* _DATA EXTRACTS_
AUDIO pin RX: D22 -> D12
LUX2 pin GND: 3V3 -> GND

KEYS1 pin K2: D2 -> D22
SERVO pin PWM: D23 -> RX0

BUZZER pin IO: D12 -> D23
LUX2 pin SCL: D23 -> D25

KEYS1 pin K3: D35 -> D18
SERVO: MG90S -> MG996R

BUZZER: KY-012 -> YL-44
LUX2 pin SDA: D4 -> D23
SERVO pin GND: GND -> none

* _WHAT YOU HAVE TO DO_
Starting at the line with "KEYS1 pin K2: D2 -> D22", copy every line up to and including the last one in the entries above.

* _ANSWER_
KEYS1 pin K2: D2 -> D22
SERVO pin PWM: D23 -> RX0

BUZZER pin IO: D12 -> D23
LUX2 pin SCL: D23 -> D25

KEYS1 pin K3: D35 -> D18
SERVO: MG90S -> MG996R

BUZZER: KY-012 -> YL-44
LUX2 pin SDA: D4 -> D23
SERVO pin GND: GND -> none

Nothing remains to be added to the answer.